Object change listings
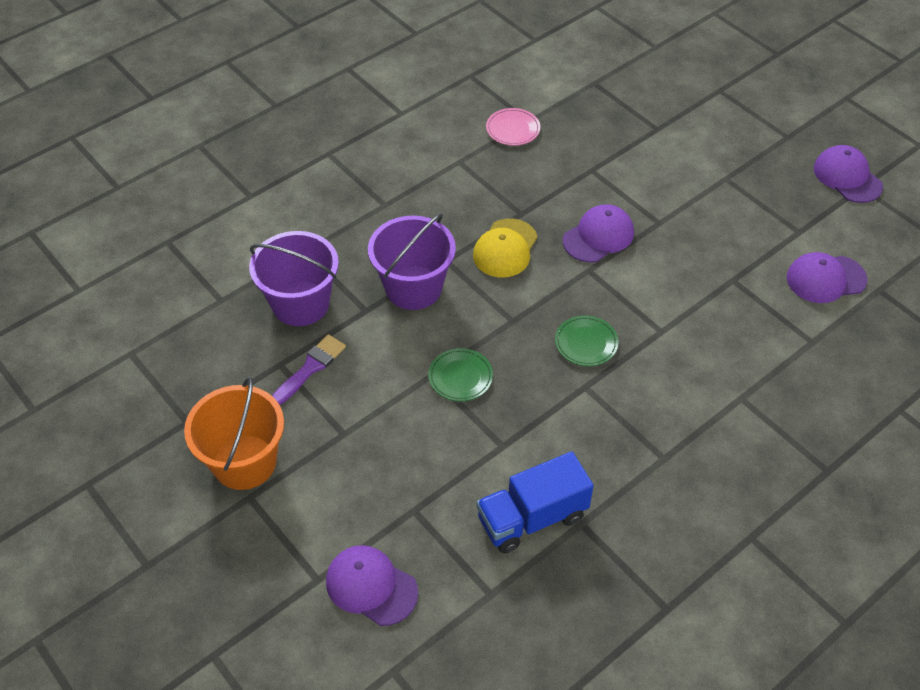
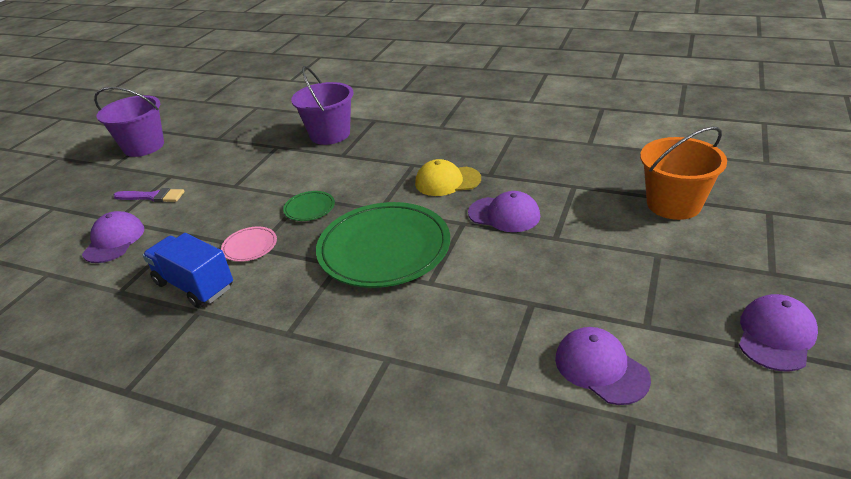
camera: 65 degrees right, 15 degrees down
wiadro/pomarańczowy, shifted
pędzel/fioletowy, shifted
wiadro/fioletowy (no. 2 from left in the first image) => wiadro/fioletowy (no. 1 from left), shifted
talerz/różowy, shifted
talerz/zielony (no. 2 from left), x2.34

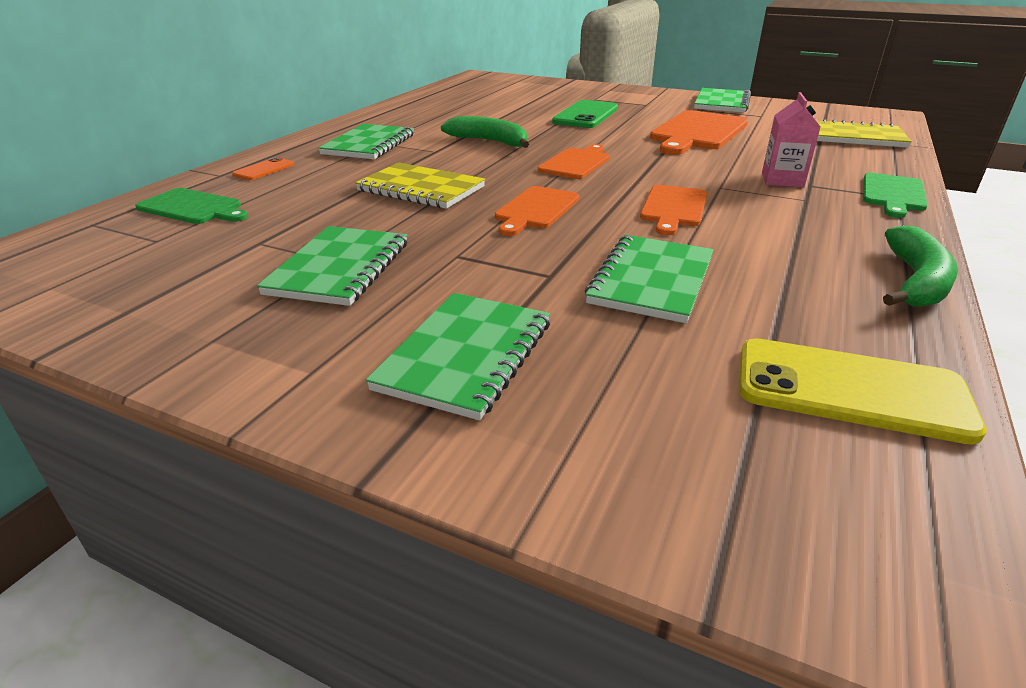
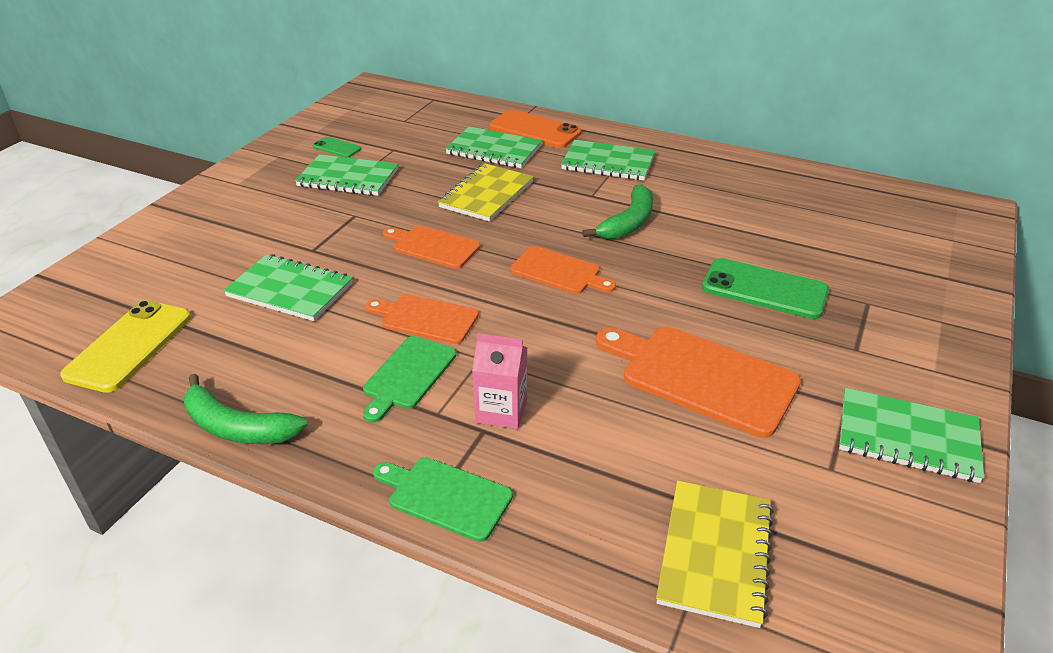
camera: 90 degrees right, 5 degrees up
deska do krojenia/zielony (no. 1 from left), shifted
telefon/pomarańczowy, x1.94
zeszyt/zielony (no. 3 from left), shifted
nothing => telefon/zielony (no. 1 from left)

What you have to do: The expected result is every record above, word for word, with no pictures in it.

Solution to this task:
camera: 65 degrees right, 15 degrees down
wiadro/pomarańczowy, shifted
pędzel/fioletowy, shifted
wiadro/fioletowy (no. 2 from left in the first image) => wiadro/fioletowy (no. 1 from left), shifted
talerz/różowy, shifted
talerz/zielony (no. 2 from left), x2.34

camera: 90 degrees right, 5 degrees up
deska do krojenia/zielony (no. 1 from left), shifted
telefon/pomarańczowy, x1.94
zeszyt/zielony (no. 3 from left), shifted
nothing => telefon/zielony (no. 1 from left)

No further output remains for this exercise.